Input rows:
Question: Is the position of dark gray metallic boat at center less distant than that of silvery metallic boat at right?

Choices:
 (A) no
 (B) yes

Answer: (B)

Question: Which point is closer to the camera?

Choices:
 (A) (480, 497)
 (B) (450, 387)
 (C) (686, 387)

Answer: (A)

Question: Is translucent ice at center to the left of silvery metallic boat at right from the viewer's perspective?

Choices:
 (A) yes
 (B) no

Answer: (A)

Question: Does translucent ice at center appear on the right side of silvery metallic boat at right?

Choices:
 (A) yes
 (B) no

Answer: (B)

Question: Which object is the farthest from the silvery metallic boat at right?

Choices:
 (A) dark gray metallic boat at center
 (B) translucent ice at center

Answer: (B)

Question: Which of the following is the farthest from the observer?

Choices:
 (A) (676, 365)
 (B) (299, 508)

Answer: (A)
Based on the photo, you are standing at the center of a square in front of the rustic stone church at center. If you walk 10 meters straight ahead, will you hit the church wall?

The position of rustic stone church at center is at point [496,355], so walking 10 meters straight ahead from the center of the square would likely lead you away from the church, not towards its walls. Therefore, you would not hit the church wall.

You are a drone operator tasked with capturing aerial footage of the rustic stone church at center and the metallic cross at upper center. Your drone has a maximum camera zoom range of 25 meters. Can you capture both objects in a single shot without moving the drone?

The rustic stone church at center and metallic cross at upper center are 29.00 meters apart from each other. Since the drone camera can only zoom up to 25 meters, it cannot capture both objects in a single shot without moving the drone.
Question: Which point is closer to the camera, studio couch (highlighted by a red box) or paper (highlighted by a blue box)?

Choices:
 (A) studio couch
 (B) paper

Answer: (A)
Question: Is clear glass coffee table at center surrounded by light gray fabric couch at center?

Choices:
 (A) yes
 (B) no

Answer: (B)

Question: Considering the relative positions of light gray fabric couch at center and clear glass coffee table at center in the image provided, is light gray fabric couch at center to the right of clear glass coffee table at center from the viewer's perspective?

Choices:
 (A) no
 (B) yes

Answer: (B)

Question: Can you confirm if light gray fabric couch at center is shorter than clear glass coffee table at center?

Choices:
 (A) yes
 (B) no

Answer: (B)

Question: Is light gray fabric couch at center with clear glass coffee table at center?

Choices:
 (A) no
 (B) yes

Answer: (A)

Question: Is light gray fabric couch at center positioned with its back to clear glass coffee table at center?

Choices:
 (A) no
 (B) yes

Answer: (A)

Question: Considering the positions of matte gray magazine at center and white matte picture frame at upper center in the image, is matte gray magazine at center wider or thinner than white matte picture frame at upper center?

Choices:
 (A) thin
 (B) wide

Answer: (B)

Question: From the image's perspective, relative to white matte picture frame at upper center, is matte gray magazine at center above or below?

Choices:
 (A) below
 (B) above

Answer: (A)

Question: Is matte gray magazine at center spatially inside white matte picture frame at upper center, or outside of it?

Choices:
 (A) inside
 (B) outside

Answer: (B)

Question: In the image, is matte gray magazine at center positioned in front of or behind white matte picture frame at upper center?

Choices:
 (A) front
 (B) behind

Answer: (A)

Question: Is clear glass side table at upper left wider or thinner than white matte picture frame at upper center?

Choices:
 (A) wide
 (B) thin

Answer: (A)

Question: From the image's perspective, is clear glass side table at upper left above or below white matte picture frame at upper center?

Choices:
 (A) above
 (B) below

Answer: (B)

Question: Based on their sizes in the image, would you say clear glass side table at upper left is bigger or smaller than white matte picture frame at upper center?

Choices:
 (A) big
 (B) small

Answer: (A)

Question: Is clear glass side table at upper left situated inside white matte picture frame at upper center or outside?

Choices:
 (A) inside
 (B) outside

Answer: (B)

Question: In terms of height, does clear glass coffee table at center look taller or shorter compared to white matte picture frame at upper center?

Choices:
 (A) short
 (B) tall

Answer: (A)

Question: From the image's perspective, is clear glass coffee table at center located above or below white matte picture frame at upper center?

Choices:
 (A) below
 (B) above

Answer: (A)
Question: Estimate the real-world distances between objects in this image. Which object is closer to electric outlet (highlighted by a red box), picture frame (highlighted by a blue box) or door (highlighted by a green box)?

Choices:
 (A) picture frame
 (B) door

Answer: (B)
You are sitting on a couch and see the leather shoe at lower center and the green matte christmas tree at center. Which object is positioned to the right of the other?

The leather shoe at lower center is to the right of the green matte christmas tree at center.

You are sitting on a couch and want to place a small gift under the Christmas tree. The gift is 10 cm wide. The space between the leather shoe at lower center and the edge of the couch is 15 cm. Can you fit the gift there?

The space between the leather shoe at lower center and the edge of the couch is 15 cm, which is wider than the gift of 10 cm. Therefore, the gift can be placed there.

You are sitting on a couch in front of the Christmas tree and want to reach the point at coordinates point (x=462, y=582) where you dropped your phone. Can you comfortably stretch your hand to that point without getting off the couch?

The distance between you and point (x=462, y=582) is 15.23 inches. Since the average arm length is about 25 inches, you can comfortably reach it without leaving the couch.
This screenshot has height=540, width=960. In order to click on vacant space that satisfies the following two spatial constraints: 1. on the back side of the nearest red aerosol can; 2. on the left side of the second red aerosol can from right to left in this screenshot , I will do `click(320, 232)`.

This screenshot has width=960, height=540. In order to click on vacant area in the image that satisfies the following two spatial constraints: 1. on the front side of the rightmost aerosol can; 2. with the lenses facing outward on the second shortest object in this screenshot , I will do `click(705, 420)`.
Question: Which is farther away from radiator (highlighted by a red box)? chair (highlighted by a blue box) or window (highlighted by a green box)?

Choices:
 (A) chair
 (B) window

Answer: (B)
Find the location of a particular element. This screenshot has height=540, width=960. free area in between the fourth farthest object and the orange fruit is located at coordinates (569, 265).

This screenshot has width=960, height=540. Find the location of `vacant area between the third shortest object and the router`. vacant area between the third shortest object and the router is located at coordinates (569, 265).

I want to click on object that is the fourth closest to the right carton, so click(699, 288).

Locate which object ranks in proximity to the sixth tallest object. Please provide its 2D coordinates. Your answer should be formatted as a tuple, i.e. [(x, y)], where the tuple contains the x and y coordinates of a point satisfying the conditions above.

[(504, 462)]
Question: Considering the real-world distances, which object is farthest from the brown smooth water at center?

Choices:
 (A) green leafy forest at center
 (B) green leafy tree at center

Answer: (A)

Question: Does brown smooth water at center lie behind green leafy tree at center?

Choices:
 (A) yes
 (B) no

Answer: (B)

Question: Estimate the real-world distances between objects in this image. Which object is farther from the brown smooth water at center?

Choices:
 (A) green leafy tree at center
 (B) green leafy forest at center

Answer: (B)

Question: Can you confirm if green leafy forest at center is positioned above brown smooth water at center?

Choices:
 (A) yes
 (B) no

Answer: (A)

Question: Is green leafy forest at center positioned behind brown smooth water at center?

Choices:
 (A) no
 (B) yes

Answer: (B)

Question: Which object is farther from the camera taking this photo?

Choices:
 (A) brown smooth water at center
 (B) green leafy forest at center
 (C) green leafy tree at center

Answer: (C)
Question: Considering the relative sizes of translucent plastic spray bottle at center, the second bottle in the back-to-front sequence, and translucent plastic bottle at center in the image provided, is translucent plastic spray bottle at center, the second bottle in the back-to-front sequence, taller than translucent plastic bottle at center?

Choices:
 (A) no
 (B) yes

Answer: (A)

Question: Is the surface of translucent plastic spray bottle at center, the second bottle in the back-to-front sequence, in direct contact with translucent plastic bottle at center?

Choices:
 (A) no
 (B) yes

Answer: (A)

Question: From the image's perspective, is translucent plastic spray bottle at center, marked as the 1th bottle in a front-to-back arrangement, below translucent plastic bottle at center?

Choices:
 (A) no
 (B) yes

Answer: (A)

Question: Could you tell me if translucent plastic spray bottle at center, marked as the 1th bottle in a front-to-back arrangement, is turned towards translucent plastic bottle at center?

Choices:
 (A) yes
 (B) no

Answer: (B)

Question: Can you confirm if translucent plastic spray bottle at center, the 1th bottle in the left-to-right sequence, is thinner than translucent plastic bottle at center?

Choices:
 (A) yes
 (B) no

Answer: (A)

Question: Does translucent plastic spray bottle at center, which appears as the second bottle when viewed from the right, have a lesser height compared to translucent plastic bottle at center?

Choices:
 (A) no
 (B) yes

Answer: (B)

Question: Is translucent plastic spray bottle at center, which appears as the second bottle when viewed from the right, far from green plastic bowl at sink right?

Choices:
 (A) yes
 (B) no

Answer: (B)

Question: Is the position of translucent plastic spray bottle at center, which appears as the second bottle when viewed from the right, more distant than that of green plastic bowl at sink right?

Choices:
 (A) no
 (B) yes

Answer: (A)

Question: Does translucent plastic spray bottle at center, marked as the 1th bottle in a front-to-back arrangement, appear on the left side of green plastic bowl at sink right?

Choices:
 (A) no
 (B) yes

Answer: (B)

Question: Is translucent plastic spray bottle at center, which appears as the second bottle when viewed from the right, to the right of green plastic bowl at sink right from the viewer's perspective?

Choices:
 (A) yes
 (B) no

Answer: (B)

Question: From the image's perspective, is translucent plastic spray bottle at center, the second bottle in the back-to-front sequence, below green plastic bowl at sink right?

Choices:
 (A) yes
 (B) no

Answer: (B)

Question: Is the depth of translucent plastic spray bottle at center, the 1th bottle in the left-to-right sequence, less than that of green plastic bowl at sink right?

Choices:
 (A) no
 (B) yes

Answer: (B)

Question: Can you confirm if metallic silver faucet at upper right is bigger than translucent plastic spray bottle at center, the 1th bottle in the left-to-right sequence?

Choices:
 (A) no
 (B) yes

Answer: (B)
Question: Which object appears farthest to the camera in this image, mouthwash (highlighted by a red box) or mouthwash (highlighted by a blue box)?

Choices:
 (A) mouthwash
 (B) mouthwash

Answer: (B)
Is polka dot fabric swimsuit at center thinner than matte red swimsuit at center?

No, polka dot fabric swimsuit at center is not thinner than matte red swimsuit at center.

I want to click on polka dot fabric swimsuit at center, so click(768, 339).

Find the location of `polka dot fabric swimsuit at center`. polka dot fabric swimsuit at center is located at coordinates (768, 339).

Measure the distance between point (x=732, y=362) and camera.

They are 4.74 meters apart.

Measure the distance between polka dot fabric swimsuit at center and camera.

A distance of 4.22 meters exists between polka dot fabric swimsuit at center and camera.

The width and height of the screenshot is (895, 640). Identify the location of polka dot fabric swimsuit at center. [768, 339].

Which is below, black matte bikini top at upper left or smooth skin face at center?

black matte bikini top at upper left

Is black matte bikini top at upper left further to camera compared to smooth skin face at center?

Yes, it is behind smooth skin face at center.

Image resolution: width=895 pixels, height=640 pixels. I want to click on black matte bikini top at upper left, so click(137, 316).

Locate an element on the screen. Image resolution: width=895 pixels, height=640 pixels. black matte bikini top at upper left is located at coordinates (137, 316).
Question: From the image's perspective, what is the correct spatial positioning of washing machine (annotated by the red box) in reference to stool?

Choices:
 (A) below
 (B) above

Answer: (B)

Task description: Copy out the material word for word, from its first line up to and including the line that contains "You are a drone".

The result:
Question: Is the position of dark gray metallic boat at center less distant than that of silvery metallic boat at right?

Choices:
 (A) no
 (B) yes

Answer: (B)

Question: Which point is closer to the camera?

Choices:
 (A) (480, 497)
 (B) (450, 387)
 (C) (686, 387)

Answer: (A)

Question: Is translucent ice at center to the left of silvery metallic boat at right from the viewer's perspective?

Choices:
 (A) yes
 (B) no

Answer: (A)

Question: Does translucent ice at center appear on the right side of silvery metallic boat at right?

Choices:
 (A) yes
 (B) no

Answer: (B)

Question: Which object is the farthest from the silvery metallic boat at right?

Choices:
 (A) dark gray metallic boat at center
 (B) translucent ice at center

Answer: (B)

Question: Which of the following is the farthest from the observer?

Choices:
 (A) (676, 365)
 (B) (299, 508)

Answer: (A)
Based on the photo, you are standing at the center of a square in front of the rustic stone church at center. If you walk 10 meters straight ahead, will you hit the church wall?

The position of rustic stone church at center is at point [496,355], so walking 10 meters straight ahead from the center of the square would likely lead you away from the church, not towards its walls. Therefore, you would not hit the church wall.

You are a drone operator tasked with capturing aerial footage of the rustic stone church at center and the metallic cross at upper center. Your drone has a maximum camera zoom range of 25 meters. Can you capture both objects in a single shot without moving the drone?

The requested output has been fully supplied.